WORK ITEM
Among the lines below, keep only those from the one containing "camera: 70 degrees left, 0 degrees up" through the one containing "yellow boat [432,130,499,232]", and reproduce them exactly.
### AVAILABLE RECORDS ###
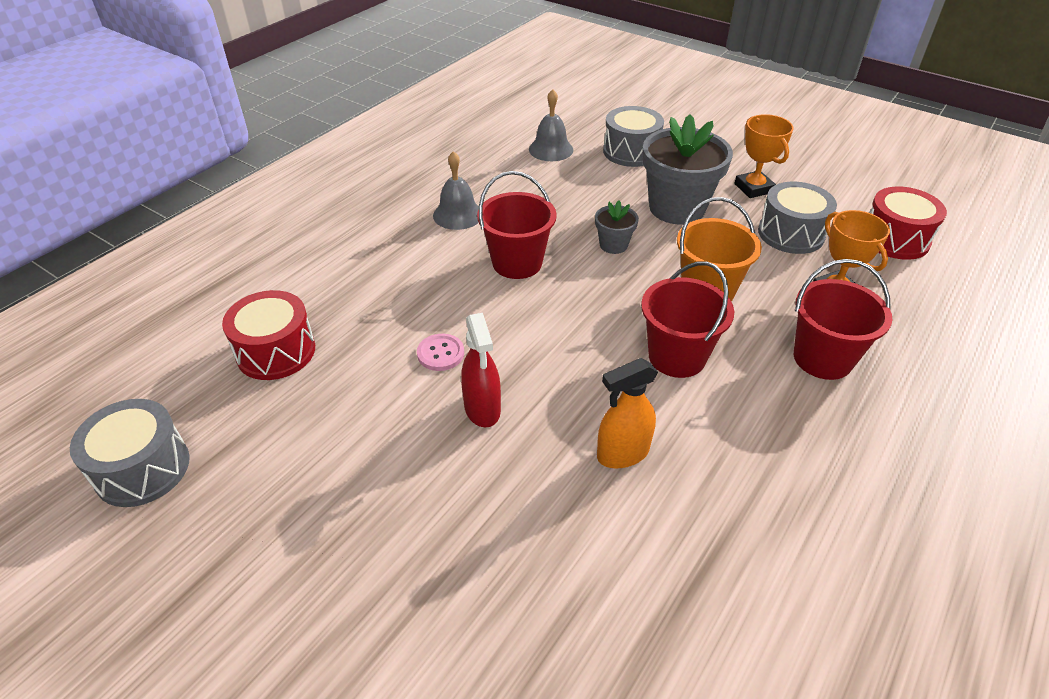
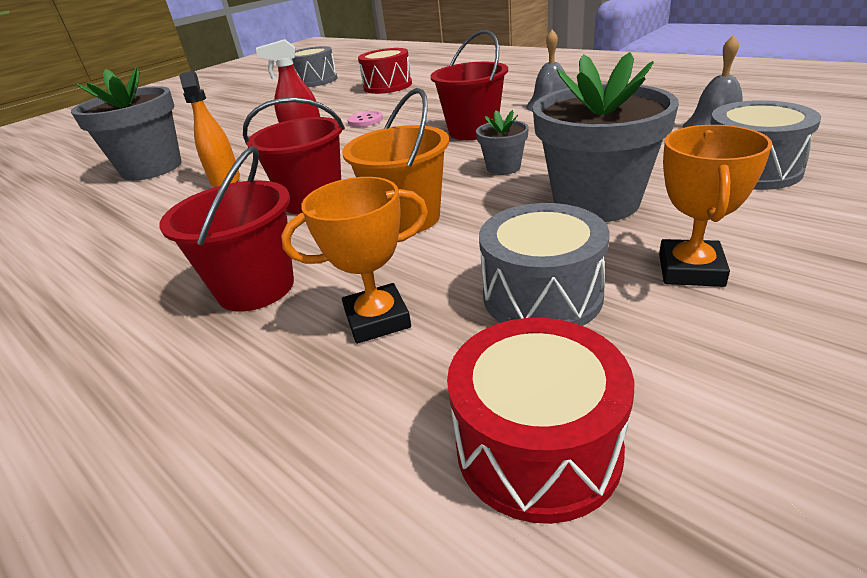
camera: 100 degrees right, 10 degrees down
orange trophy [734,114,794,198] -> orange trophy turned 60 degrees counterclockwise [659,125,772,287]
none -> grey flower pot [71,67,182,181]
###
### AVAILABLE RECORDS ###
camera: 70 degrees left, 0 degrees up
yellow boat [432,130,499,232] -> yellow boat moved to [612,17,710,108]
###
TASK ANSWER
camera: 70 degrees left, 0 degrees up
yellow boat [432,130,499,232] -> yellow boat moved to [612,17,710,108]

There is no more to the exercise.